*** DATA RECORDS
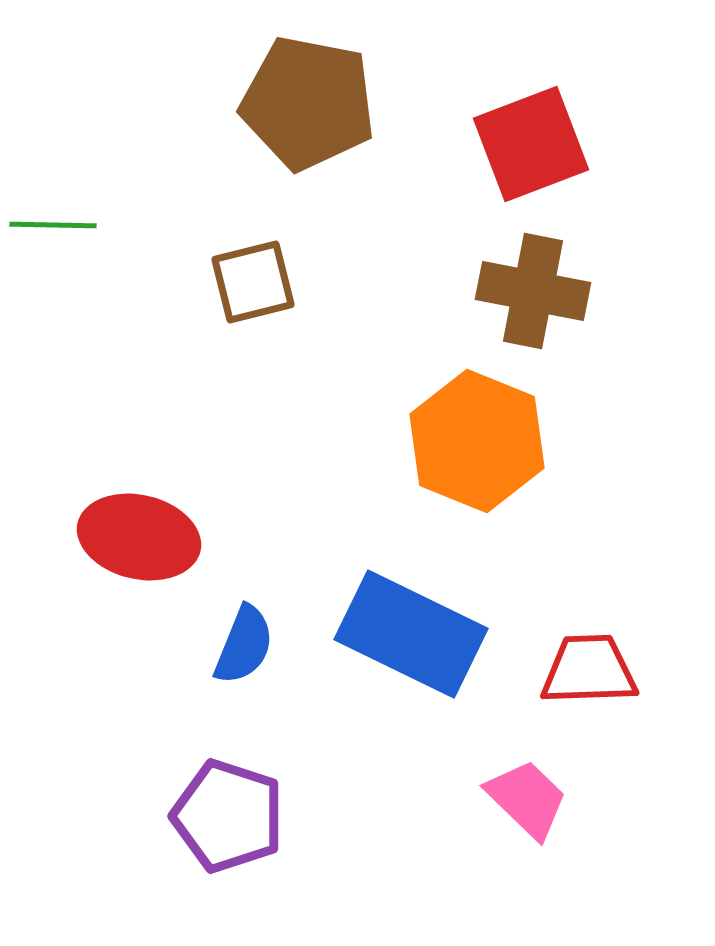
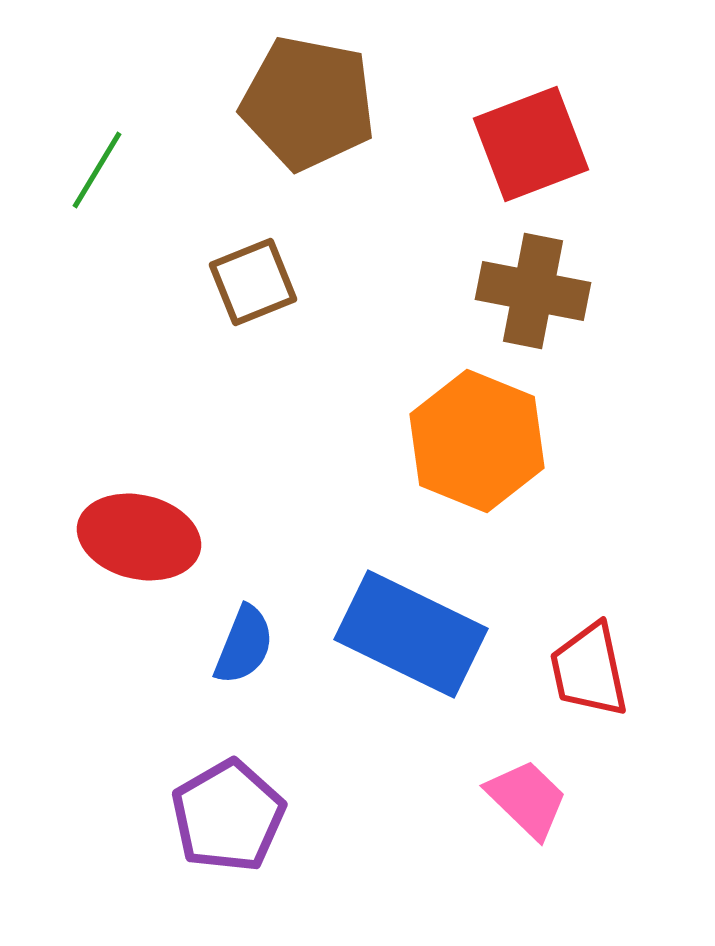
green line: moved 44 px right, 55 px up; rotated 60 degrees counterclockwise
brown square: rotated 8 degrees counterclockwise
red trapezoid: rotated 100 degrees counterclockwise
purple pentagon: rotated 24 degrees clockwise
******
*** DATA RECORDS
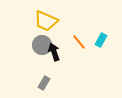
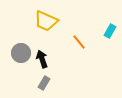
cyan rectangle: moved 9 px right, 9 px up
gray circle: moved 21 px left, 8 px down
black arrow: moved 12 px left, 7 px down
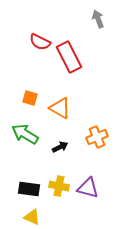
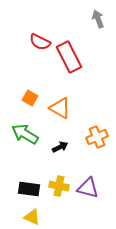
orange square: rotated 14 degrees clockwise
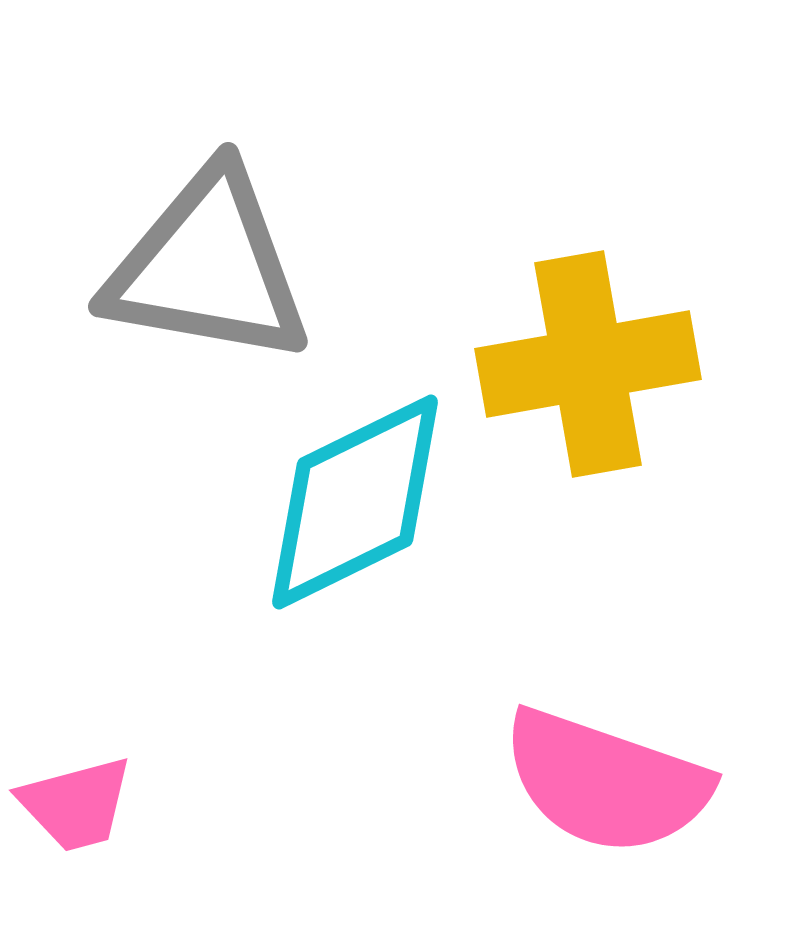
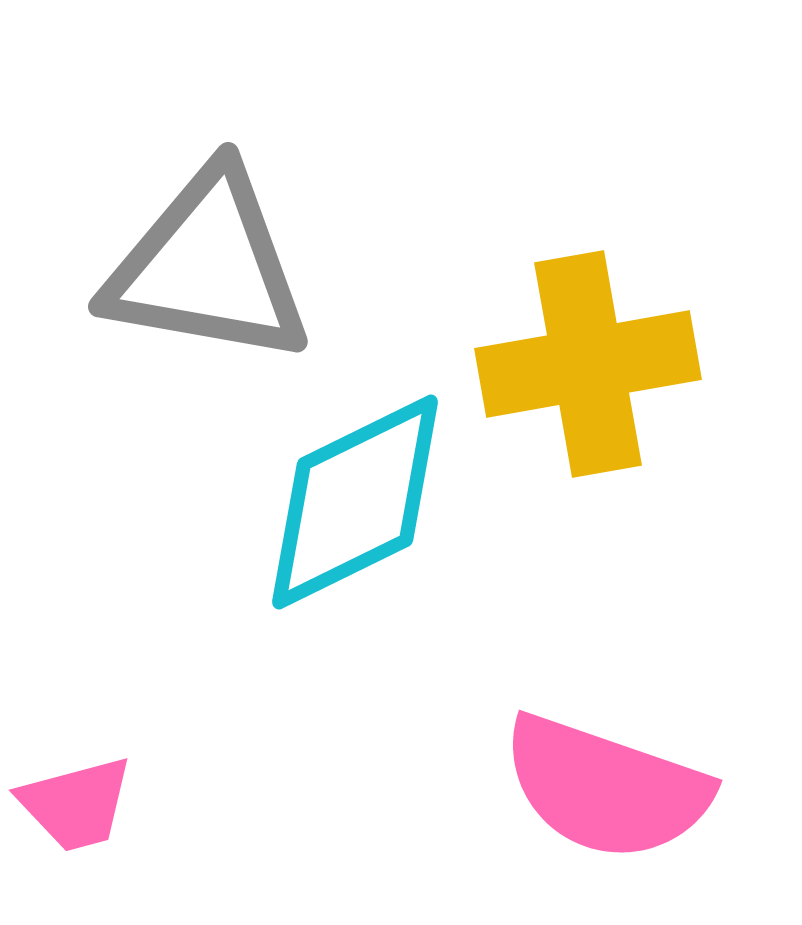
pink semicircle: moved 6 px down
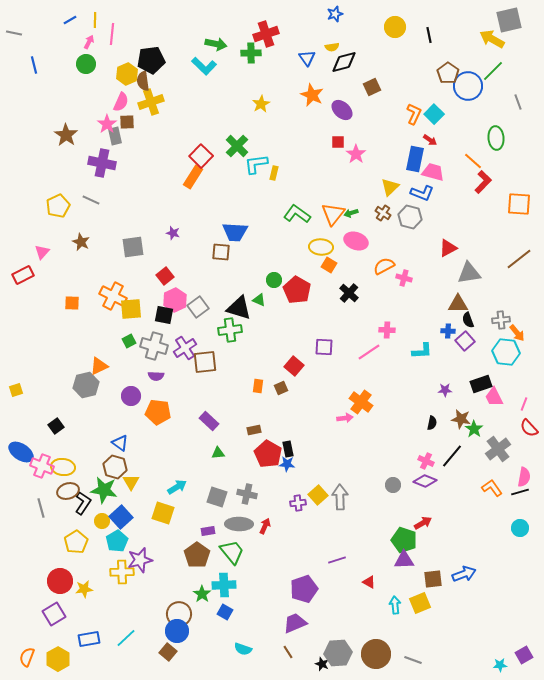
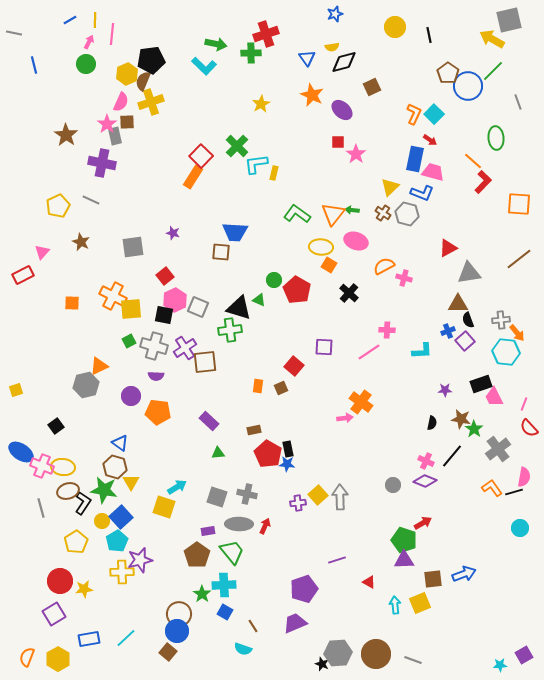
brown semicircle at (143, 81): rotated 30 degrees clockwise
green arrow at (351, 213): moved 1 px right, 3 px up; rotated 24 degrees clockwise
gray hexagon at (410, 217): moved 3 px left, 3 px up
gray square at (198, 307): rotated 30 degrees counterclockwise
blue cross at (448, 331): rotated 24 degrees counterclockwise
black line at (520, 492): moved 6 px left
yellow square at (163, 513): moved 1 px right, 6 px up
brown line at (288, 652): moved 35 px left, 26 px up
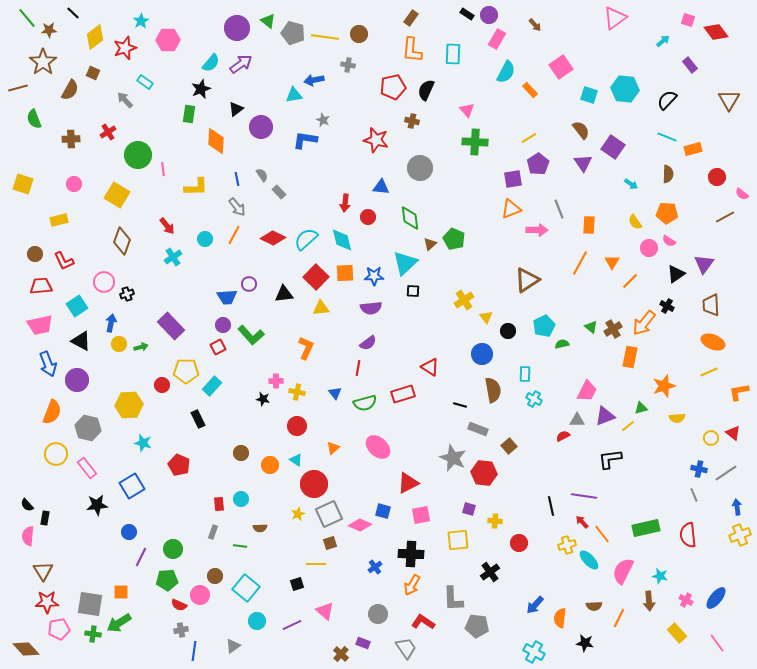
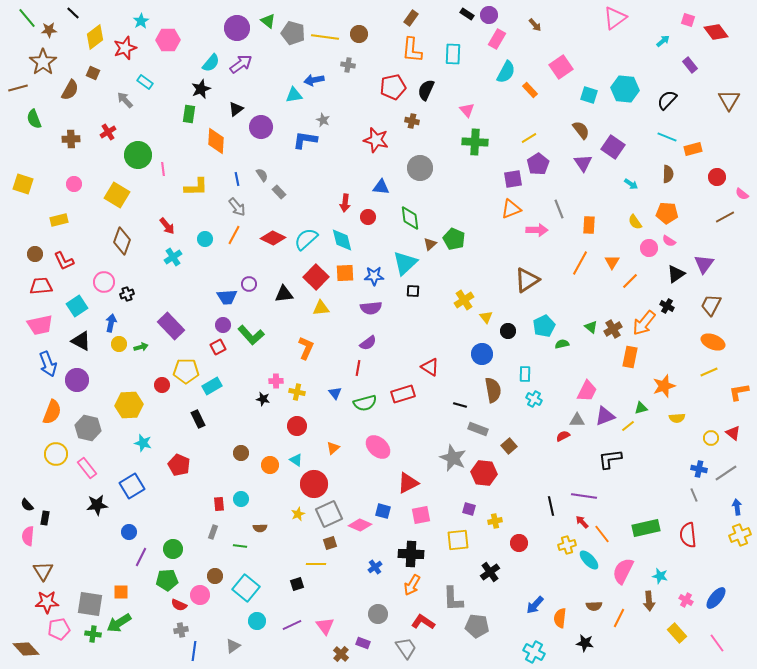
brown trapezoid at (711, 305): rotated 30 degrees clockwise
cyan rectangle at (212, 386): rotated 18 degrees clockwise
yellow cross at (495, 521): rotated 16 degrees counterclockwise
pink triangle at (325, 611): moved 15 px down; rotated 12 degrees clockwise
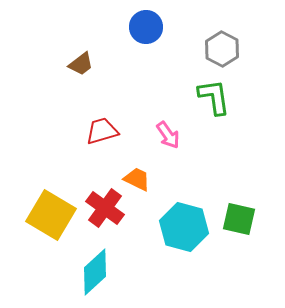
******
• WORK ORDER: If a picture sits between the line containing "gray circle: moved 21 px left, 8 px down" and the line containing "pink triangle at", leave it out, and return the lines of that range above exactly, both ends included.

• FINISHED TASK:
gray circle: moved 21 px left, 8 px down
black arrow: moved 12 px left, 7 px down
orange square: rotated 14 degrees clockwise
pink semicircle: moved 6 px down
brown semicircle at (143, 81): rotated 30 degrees clockwise
green arrow at (351, 213): moved 1 px right, 3 px up; rotated 24 degrees clockwise
gray hexagon at (410, 217): moved 3 px left, 3 px up
gray square at (198, 307): rotated 30 degrees counterclockwise
blue cross at (448, 331): rotated 24 degrees counterclockwise
black line at (520, 492): moved 6 px left
yellow square at (163, 513): moved 1 px right, 6 px up
brown line at (288, 652): moved 35 px left, 26 px up
brown trapezoid at (711, 305): rotated 30 degrees clockwise
cyan rectangle at (212, 386): rotated 18 degrees clockwise
yellow cross at (495, 521): rotated 16 degrees counterclockwise
pink triangle at (325, 611): moved 15 px down; rotated 12 degrees clockwise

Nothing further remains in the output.